Exercise directions:
Only the lines holding "blue" are wanted. Copy every one from the records below.

*** Data shown ***

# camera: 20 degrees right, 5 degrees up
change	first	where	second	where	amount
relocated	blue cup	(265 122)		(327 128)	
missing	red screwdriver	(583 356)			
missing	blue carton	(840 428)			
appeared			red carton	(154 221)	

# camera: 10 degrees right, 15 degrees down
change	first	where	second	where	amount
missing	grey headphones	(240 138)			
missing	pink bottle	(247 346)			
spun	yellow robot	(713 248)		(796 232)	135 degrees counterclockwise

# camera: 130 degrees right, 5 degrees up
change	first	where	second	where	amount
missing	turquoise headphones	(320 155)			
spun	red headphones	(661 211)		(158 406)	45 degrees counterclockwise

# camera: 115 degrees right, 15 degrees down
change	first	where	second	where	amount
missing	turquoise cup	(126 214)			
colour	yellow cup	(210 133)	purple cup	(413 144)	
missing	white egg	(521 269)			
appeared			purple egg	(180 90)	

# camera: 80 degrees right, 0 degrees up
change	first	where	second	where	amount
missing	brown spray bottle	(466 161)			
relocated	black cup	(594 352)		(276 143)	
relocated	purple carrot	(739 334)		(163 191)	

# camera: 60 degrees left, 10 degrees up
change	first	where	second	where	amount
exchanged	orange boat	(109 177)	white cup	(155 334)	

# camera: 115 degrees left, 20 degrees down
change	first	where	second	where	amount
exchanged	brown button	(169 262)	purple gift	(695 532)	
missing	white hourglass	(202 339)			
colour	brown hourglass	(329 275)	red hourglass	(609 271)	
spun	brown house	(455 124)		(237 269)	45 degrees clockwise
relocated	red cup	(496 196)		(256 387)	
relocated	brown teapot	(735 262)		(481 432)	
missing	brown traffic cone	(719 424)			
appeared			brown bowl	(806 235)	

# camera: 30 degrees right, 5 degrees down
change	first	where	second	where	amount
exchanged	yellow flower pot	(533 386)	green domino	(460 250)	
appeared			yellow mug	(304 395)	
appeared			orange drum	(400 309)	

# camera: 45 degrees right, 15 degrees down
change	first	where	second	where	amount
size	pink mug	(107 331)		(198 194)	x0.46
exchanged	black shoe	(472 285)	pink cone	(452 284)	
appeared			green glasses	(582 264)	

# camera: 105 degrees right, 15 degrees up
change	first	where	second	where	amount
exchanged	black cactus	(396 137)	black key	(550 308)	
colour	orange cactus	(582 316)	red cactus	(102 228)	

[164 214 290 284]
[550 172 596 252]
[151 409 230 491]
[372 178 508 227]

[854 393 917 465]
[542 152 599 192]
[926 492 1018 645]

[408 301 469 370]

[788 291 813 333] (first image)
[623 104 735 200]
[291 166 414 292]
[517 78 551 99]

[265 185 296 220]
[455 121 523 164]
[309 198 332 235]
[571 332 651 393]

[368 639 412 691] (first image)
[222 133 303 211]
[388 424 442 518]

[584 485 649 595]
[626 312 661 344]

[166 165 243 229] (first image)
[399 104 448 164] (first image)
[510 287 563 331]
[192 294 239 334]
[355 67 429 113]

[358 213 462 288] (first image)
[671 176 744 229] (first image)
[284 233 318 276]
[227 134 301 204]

***

Completed task:
relocated	blue cup	(265 122)		(327 128)	
missing	blue carton	(840 428)			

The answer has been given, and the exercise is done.